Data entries

--- START ---

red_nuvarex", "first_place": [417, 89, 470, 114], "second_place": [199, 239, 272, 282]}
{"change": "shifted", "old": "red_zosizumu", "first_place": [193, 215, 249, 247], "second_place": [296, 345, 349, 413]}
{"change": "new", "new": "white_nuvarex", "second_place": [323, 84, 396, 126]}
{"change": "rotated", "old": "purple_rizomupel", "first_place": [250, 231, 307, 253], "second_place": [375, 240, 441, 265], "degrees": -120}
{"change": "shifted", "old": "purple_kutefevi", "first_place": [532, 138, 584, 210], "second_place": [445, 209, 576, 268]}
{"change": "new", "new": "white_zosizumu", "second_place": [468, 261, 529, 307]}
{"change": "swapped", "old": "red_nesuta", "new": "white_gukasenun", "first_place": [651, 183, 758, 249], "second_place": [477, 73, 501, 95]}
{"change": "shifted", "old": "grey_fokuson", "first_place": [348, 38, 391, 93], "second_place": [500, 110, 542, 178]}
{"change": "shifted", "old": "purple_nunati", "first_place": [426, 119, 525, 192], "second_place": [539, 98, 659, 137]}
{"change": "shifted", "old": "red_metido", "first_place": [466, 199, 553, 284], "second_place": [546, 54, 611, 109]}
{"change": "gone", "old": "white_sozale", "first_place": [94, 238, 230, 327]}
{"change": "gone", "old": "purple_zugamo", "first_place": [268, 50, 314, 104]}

--- END ---

= The task =
Lines of the data above that include the string "shifted" must each be copied.

= Solved problem =
{"change": "shifted", "old": "red_zosizumu", "first_place": [193, 215, 249, 247], "second_place": [296, 345, 349, 413]}
{"change": "shifted", "old": "purple_kutefevi", "first_place": [532, 138, 584, 210], "second_place": [445, 209, 576, 268]}
{"change": "shifted", "old": "grey_fokuson", "first_place": [348, 38, 391, 93], "second_place": [500, 110, 542, 178]}
{"change": "shifted", "old": "purple_nunati", "first_place": [426, 119, 525, 192], "second_place": [539, 98, 659, 137]}
{"change": "shifted", "old": "red_metido", "first_place": [466, 199, 553, 284], "second_place": [546, 54, 611, 109]}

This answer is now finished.